Available records:
# # # # #
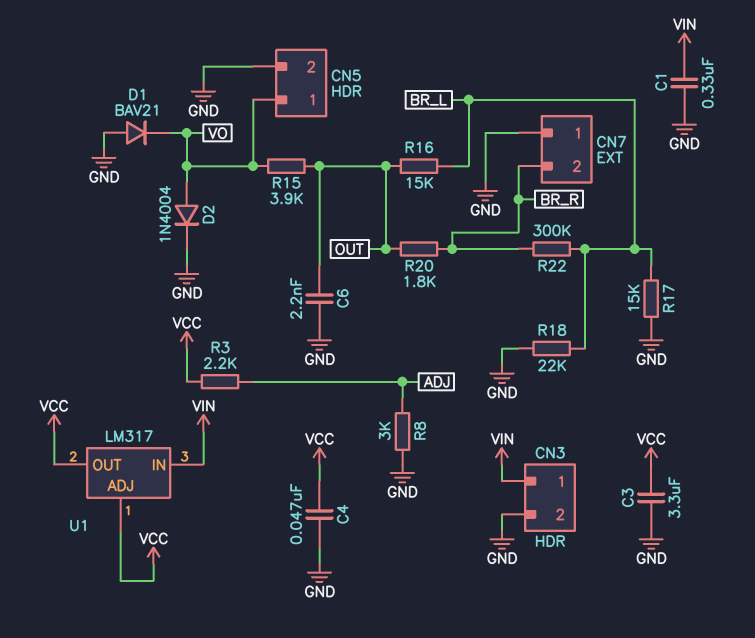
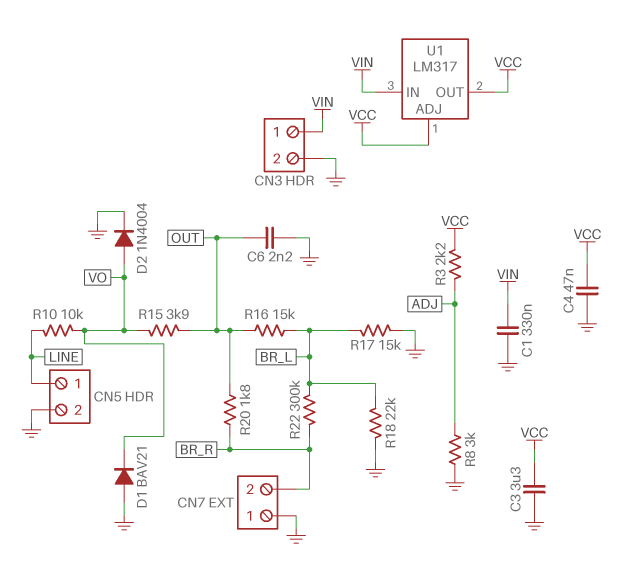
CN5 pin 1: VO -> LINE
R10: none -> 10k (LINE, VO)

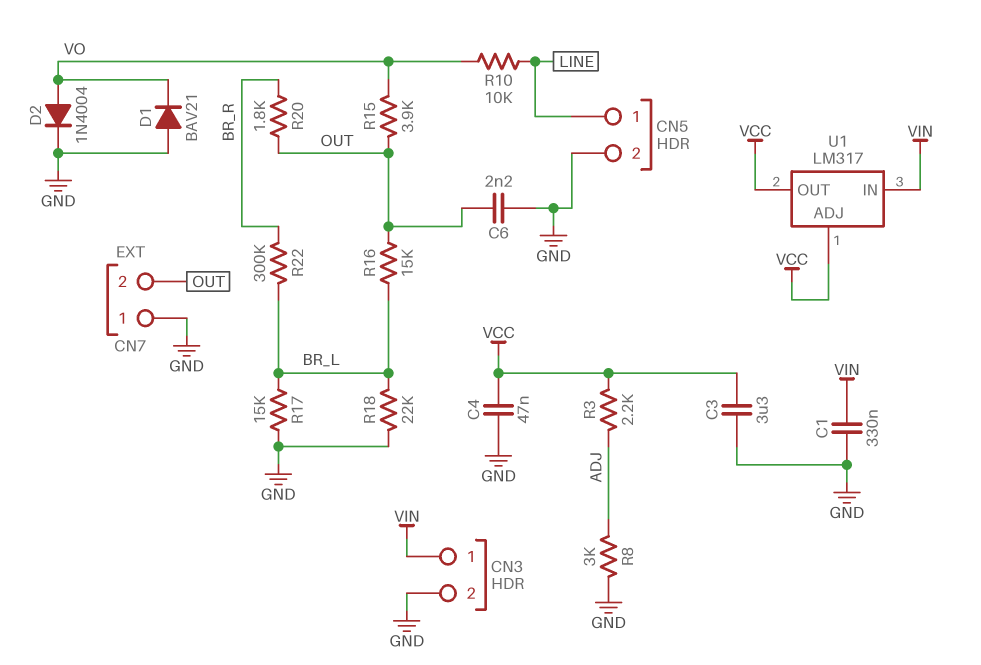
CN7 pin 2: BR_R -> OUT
# # # # #
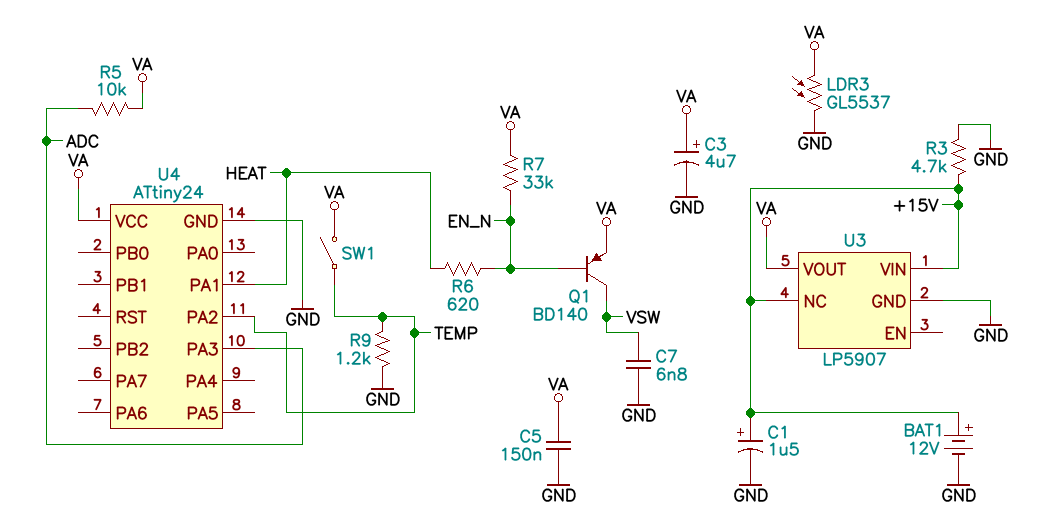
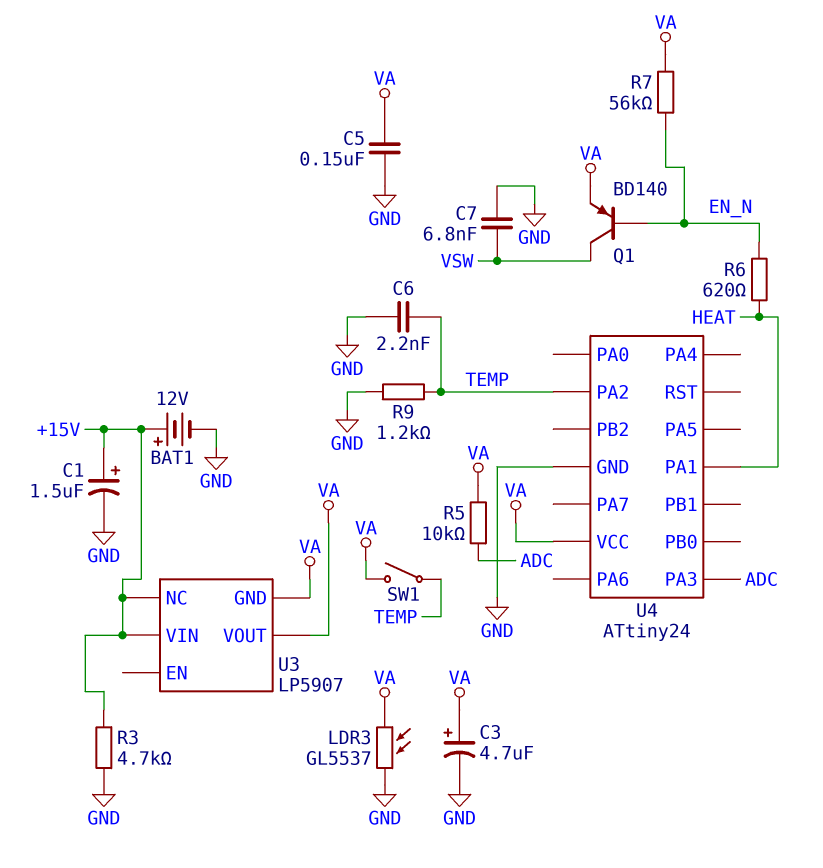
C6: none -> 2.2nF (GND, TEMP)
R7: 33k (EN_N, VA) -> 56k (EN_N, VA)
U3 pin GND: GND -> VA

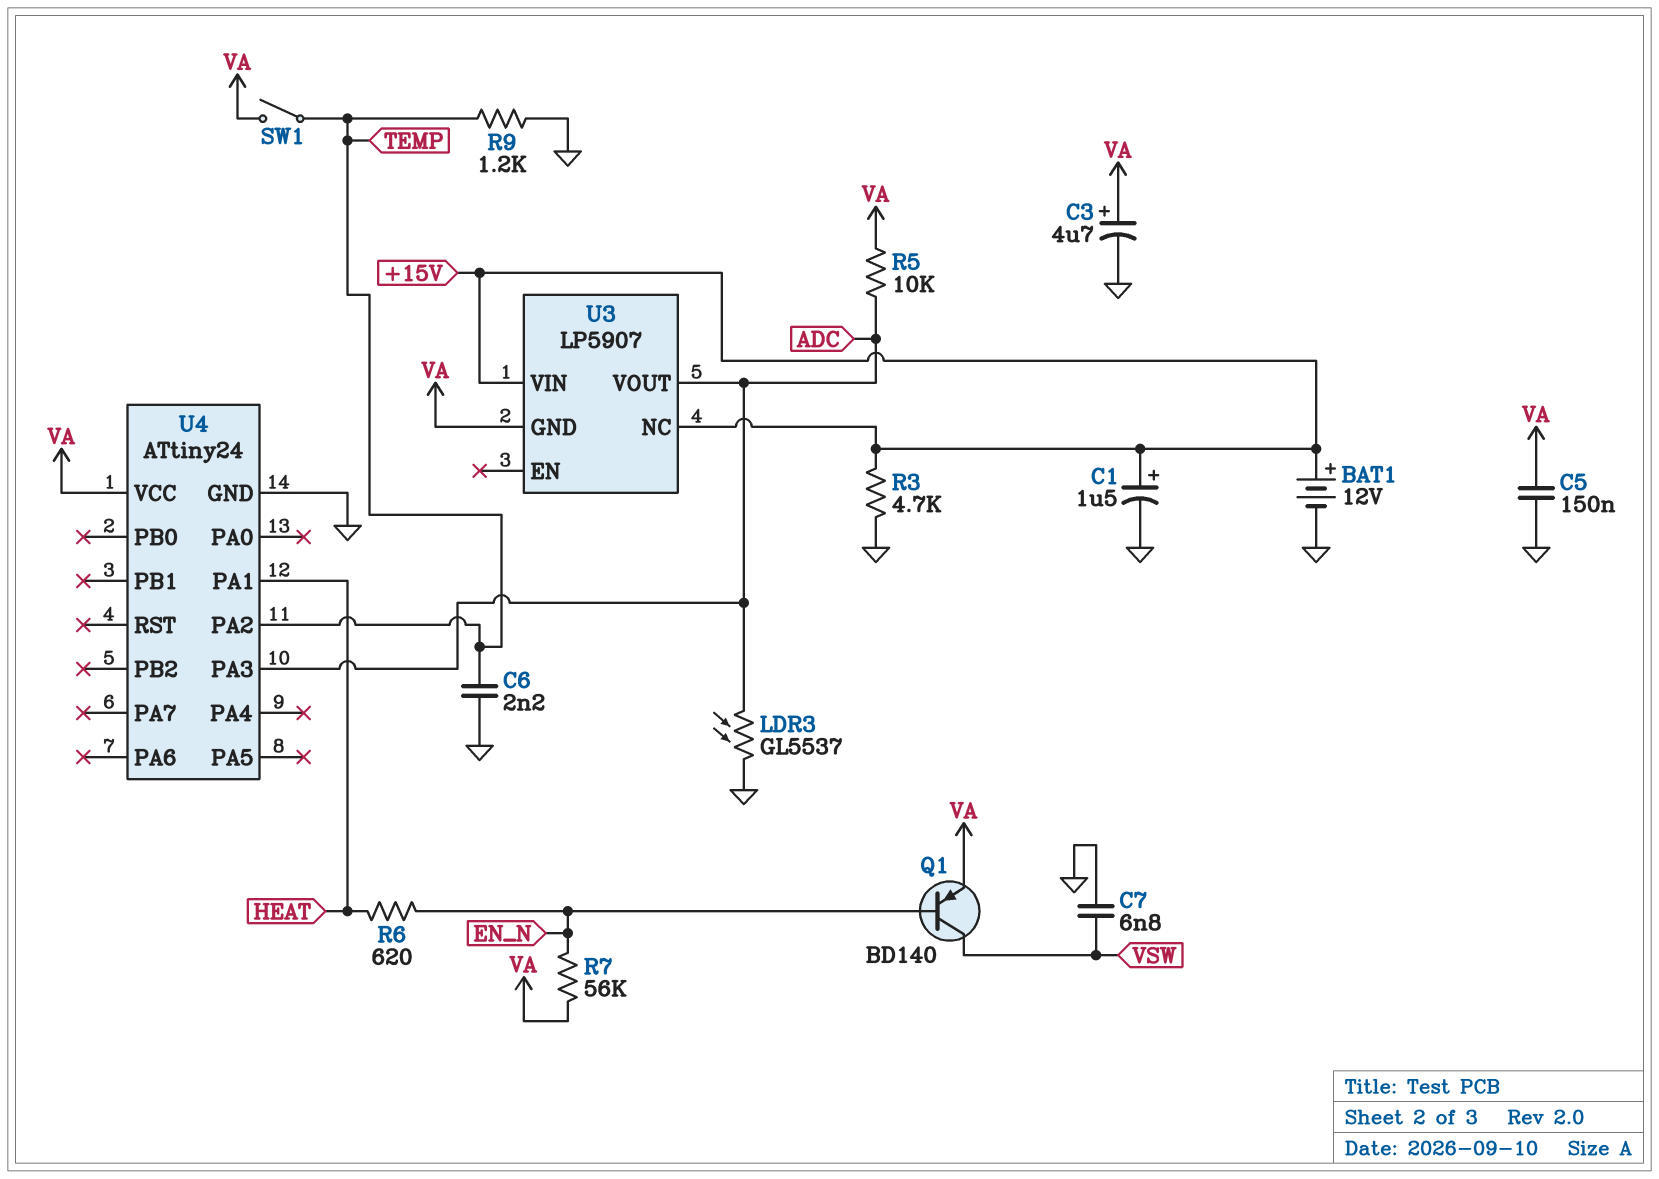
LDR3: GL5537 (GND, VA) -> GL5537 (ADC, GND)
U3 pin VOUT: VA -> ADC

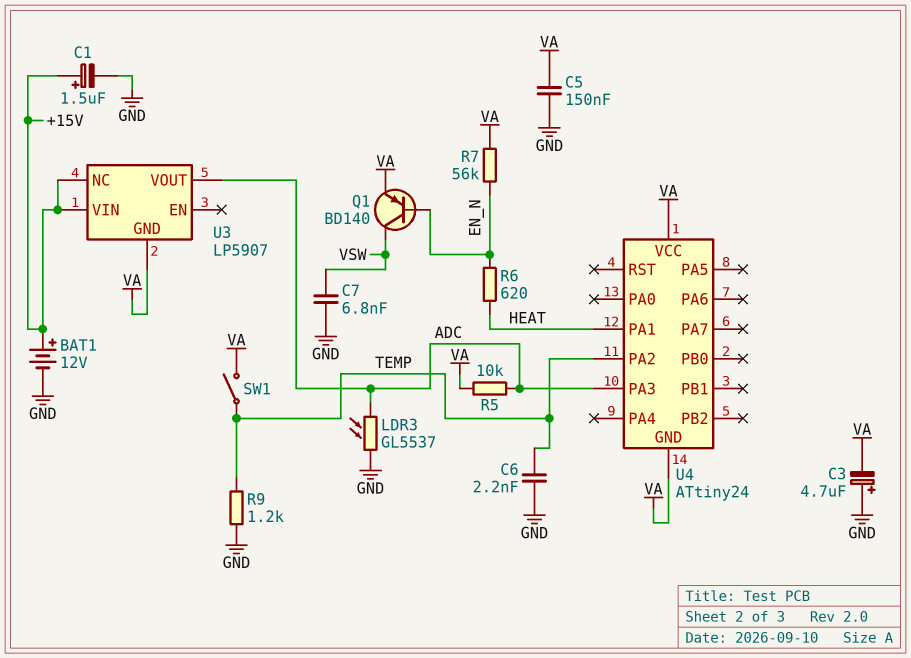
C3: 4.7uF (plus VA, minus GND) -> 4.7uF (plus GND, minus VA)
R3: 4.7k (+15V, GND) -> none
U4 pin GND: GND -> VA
# # # # #
What the exercise asks:
In the listing above, find the line with "U3 pin GND: GND -> VA" and the line with "U4 pin GND: GND -> VA". Copy both of them and every line between, exactly, but not the pictures.

Output:
U3 pin GND: GND -> VA

LDR3: GL5537 (GND, VA) -> GL5537 (ADC, GND)
U3 pin VOUT: VA -> ADC

C3: 4.7uF (plus VA, minus GND) -> 4.7uF (plus GND, minus VA)
R3: 4.7k (+15V, GND) -> none
U4 pin GND: GND -> VA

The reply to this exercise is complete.